- WHAT IS NEEDED
Task for the records below: please copy exactly, and only, the lines from the one containing "JOY3 pin VRY: D0 -> D2" to the last line, both included, leaving out the pictures.

****

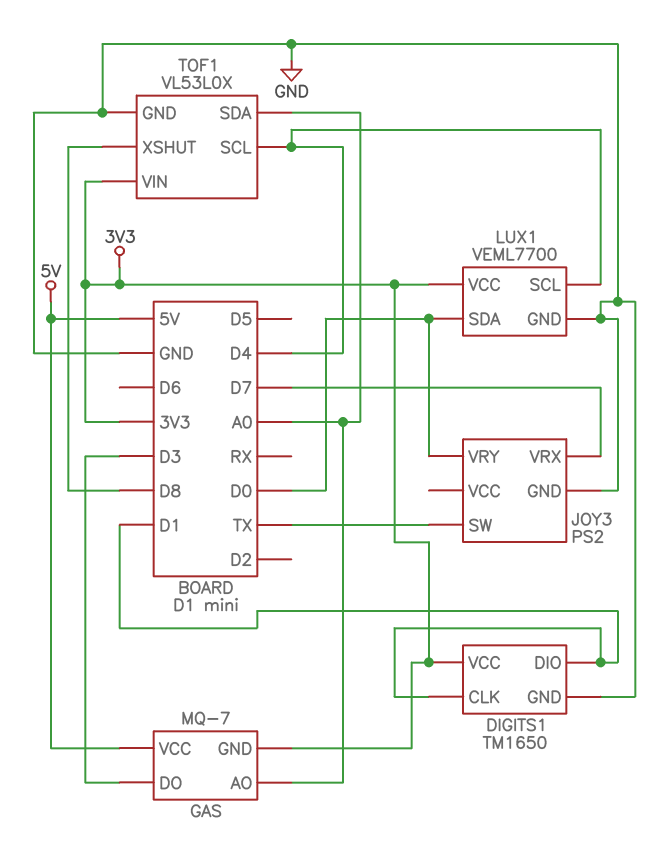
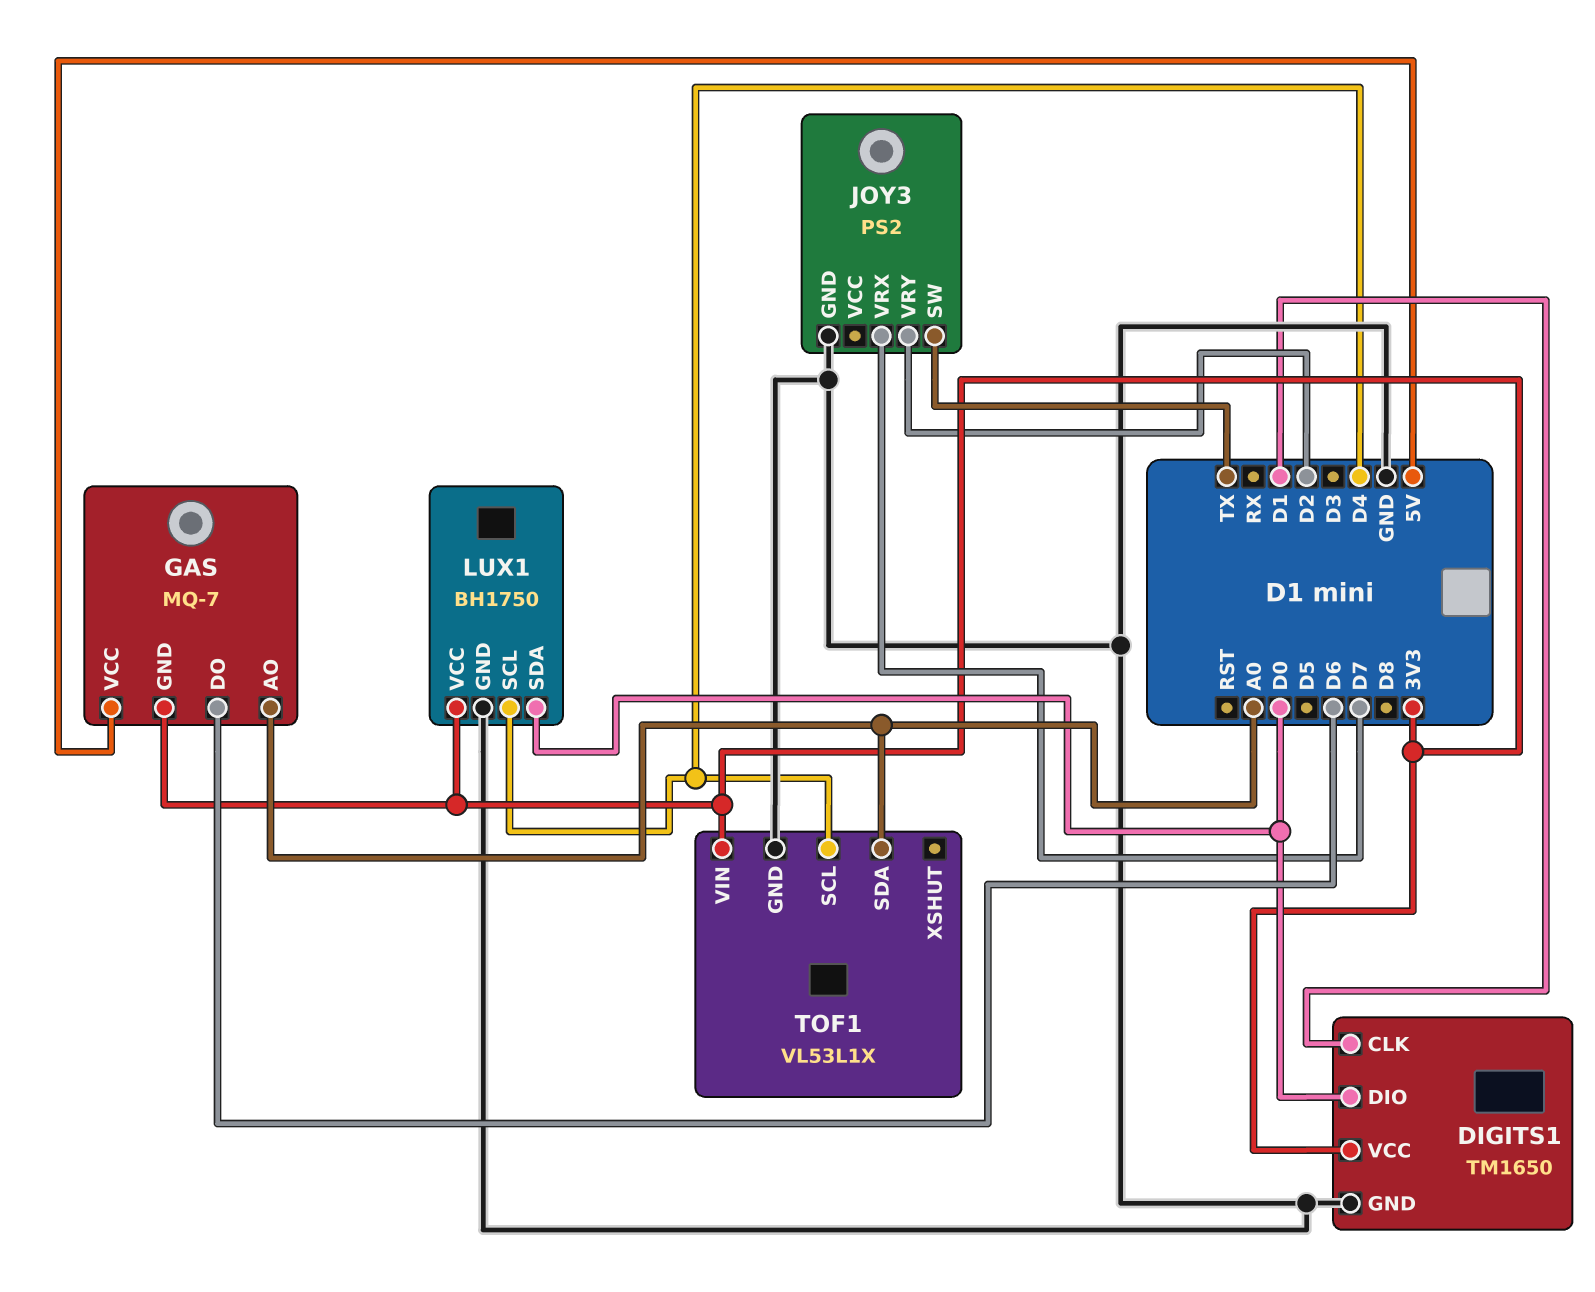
DIGITS1 pin DIO: D1 -> D0
GAS pin DO: D3 -> D6
JOY3 pin VRY: D0 -> D2
LUX1: VEML7700 -> BH1750
TOF1: VL53L0X -> VL53L1X
TOF1 pin XSHUT: D8 -> none

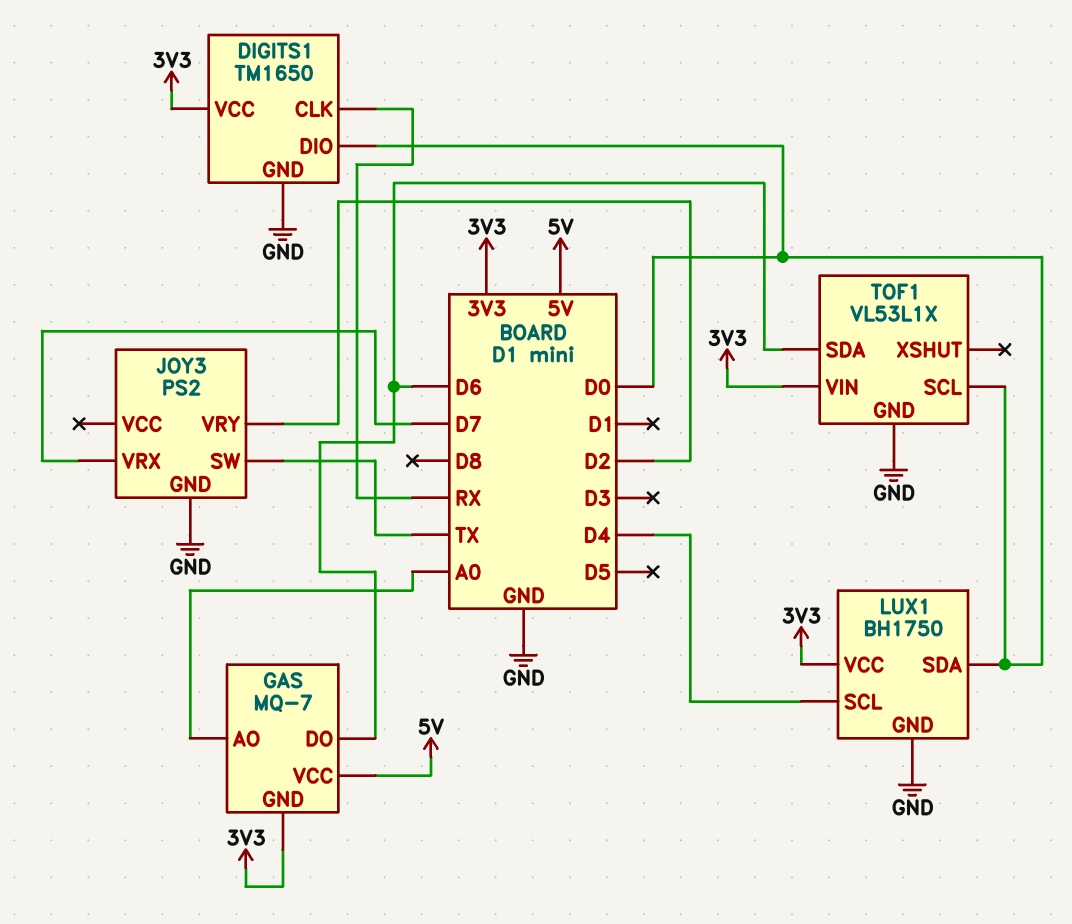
DIGITS1 pin CLK: D1 -> RX
TOF1 pin SCL: D4 -> D0
TOF1 pin SDA: A0 -> D6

****

- ANSWER TO THIS EXERCISE
JOY3 pin VRY: D0 -> D2
LUX1: VEML7700 -> BH1750
TOF1: VL53L0X -> VL53L1X
TOF1 pin XSHUT: D8 -> none

DIGITS1 pin CLK: D1 -> RX
TOF1 pin SCL: D4 -> D0
TOF1 pin SDA: A0 -> D6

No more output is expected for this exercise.